[Start]
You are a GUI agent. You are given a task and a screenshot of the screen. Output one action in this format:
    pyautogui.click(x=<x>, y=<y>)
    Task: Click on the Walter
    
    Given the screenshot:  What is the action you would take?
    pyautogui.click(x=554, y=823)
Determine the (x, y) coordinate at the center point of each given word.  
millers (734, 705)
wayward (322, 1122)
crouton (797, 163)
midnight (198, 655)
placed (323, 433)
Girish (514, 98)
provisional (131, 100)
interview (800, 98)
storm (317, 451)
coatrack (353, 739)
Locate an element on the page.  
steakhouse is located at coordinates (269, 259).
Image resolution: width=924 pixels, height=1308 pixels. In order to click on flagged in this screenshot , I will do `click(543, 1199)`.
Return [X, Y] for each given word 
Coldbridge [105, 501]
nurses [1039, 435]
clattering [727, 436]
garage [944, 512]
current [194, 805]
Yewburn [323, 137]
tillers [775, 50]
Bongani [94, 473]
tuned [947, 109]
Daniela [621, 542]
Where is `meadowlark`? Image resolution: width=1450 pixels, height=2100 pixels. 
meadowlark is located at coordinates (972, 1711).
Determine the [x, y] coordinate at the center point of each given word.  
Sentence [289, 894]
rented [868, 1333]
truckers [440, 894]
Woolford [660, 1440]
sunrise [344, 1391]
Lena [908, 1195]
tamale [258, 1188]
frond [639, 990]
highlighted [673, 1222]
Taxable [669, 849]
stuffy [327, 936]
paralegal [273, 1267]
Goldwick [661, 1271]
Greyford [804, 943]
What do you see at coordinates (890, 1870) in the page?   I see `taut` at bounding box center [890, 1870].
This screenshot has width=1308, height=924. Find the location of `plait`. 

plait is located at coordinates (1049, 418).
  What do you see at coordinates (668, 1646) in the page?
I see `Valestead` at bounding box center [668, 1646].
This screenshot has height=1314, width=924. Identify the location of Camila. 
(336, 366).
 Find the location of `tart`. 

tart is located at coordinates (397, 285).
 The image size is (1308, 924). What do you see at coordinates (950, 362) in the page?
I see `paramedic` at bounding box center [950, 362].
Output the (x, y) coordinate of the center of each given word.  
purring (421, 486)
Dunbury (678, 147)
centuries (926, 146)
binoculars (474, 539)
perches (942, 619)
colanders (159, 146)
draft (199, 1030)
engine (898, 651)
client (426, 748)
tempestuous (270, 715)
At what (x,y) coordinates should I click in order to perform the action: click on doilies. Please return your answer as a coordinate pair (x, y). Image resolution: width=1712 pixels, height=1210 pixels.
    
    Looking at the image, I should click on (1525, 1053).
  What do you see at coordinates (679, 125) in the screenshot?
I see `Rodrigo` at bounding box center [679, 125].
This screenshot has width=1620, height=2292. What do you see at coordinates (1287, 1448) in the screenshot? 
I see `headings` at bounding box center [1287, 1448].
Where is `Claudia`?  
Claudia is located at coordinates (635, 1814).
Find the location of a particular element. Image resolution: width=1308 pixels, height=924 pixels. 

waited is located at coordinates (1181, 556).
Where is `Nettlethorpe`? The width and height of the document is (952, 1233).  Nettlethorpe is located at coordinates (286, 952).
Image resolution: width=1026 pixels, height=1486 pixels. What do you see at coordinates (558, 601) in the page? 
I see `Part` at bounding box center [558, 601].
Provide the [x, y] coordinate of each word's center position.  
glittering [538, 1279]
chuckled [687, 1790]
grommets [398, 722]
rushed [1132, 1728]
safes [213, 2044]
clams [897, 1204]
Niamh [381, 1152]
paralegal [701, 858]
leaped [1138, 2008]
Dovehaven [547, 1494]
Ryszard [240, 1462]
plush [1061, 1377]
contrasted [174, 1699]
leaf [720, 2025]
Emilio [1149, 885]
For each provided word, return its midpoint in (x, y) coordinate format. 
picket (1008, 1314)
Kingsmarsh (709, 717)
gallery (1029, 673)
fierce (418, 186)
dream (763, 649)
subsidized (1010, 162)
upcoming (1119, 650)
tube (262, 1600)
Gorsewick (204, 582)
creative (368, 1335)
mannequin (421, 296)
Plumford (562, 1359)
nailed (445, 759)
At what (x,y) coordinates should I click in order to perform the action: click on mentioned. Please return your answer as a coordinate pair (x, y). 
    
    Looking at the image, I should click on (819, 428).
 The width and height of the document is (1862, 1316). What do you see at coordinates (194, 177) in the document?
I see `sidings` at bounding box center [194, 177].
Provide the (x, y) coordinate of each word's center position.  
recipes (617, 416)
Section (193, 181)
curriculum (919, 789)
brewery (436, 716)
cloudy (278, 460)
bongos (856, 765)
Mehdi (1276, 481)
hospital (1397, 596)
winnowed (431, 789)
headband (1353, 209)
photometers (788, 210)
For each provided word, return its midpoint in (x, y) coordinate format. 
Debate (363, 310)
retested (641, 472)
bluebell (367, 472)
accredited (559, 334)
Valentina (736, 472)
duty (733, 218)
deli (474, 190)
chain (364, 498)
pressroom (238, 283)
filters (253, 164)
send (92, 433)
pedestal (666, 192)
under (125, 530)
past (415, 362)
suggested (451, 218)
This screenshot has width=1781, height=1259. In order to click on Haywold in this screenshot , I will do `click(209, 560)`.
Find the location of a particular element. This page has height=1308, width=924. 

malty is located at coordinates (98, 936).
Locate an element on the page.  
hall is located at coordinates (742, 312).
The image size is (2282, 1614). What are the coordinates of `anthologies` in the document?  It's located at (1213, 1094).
[End]
OBJECTIVE:
Please copy out every one of the rows above character for character, without changing anything.

FULL ANSWER:
You are a GUI agent. You are given a task and a screenshot of the screen. Output one action in this format:
    pyautogui.click(x=<x>, y=<y>)
    Task: Click on the Walter
    
    Given the screenshot:  What is the action you would take?
    pyautogui.click(x=554, y=823)
Determine the (x, y) coordinate at the center point of each given word.  
millers (734, 705)
wayward (322, 1122)
crouton (797, 163)
midnight (198, 655)
placed (323, 433)
Girish (514, 98)
provisional (131, 100)
interview (800, 98)
storm (317, 451)
coatrack (353, 739)
Locate an element on the page.  
steakhouse is located at coordinates (269, 259).
Image resolution: width=924 pixels, height=1308 pixels. In order to click on flagged in this screenshot , I will do `click(543, 1199)`.
Return [X, Y] for each given word 
Coldbridge [105, 501]
nurses [1039, 435]
clattering [727, 436]
garage [944, 512]
current [194, 805]
Yewburn [323, 137]
tillers [775, 50]
Bongani [94, 473]
tuned [947, 109]
Daniela [621, 542]
Where is `meadowlark`? Image resolution: width=1450 pixels, height=2100 pixels. 
meadowlark is located at coordinates (972, 1711).
Determine the [x, y] coordinate at the center point of each given word.  
Sentence [289, 894]
rented [868, 1333]
truckers [440, 894]
Woolford [660, 1440]
sunrise [344, 1391]
Lena [908, 1195]
tamale [258, 1188]
frond [639, 990]
highlighted [673, 1222]
Taxable [669, 849]
stuffy [327, 936]
paralegal [273, 1267]
Goldwick [661, 1271]
Greyford [804, 943]
What do you see at coordinates (890, 1870) in the page?   I see `taut` at bounding box center [890, 1870].
This screenshot has width=1308, height=924. Find the location of `plait`. 

plait is located at coordinates (1049, 418).
  What do you see at coordinates (668, 1646) in the page?
I see `Valestead` at bounding box center [668, 1646].
This screenshot has height=1314, width=924. Identify the location of Camila. 
(336, 366).
 Find the location of `tart`. 

tart is located at coordinates (397, 285).
 The image size is (1308, 924). What do you see at coordinates (950, 362) in the page?
I see `paramedic` at bounding box center [950, 362].
Output the (x, y) coordinate of the center of each given word.  
purring (421, 486)
Dunbury (678, 147)
centuries (926, 146)
binoculars (474, 539)
perches (942, 619)
colanders (159, 146)
draft (199, 1030)
engine (898, 651)
client (426, 748)
tempestuous (270, 715)
At what (x,y) coordinates should I click in order to perform the action: click on doilies. Please return your answer as a coordinate pair (x, y). Image resolution: width=1712 pixels, height=1210 pixels.
    
    Looking at the image, I should click on (1525, 1053).
  What do you see at coordinates (679, 125) in the screenshot?
I see `Rodrigo` at bounding box center [679, 125].
This screenshot has width=1620, height=2292. What do you see at coordinates (1287, 1448) in the screenshot? 
I see `headings` at bounding box center [1287, 1448].
Where is `Claudia`?  
Claudia is located at coordinates (635, 1814).
Find the location of a particular element. Image resolution: width=1308 pixels, height=924 pixels. 

waited is located at coordinates (1181, 556).
Where is `Nettlethorpe`? The width and height of the document is (952, 1233).  Nettlethorpe is located at coordinates (286, 952).
Image resolution: width=1026 pixels, height=1486 pixels. What do you see at coordinates (558, 601) in the page? 
I see `Part` at bounding box center [558, 601].
Provide the [x, y] coordinate of each word's center position.  
glittering [538, 1279]
chuckled [687, 1790]
grommets [398, 722]
rushed [1132, 1728]
safes [213, 2044]
clams [897, 1204]
Niamh [381, 1152]
paralegal [701, 858]
leaped [1138, 2008]
Dovehaven [547, 1494]
Ryszard [240, 1462]
plush [1061, 1377]
contrasted [174, 1699]
leaf [720, 2025]
Emilio [1149, 885]
For each provided word, return its midpoint in (x, y) coordinate format. 
picket (1008, 1314)
Kingsmarsh (709, 717)
gallery (1029, 673)
fierce (418, 186)
dream (763, 649)
subsidized (1010, 162)
upcoming (1119, 650)
tube (262, 1600)
Gorsewick (204, 582)
creative (368, 1335)
mannequin (421, 296)
Plumford (562, 1359)
nailed (445, 759)
At what (x,y) coordinates should I click in order to perform the action: click on mentioned. Please return your answer as a coordinate pair (x, y). 
    
    Looking at the image, I should click on (819, 428).
 The width and height of the document is (1862, 1316). What do you see at coordinates (194, 177) in the document?
I see `sidings` at bounding box center [194, 177].
Provide the (x, y) coordinate of each word's center position.  
recipes (617, 416)
Section (193, 181)
curriculum (919, 789)
brewery (436, 716)
cloudy (278, 460)
bongos (856, 765)
Mehdi (1276, 481)
hospital (1397, 596)
winnowed (431, 789)
headband (1353, 209)
photometers (788, 210)
For each provided word, return its midpoint in (x, y) coordinate format. 
Debate (363, 310)
retested (641, 472)
bluebell (367, 472)
accredited (559, 334)
Valentina (736, 472)
duty (733, 218)
deli (474, 190)
chain (364, 498)
pressroom (238, 283)
filters (253, 164)
send (92, 433)
pedestal (666, 192)
under (125, 530)
past (415, 362)
suggested (451, 218)
This screenshot has width=1781, height=1259. In order to click on Haywold in this screenshot , I will do `click(209, 560)`.
Find the location of a particular element. This page has height=1308, width=924. 

malty is located at coordinates (98, 936).
Locate an element on the page.  
hall is located at coordinates (742, 312).
The image size is (2282, 1614). What are the coordinates of `anthologies` in the document?  It's located at (1213, 1094).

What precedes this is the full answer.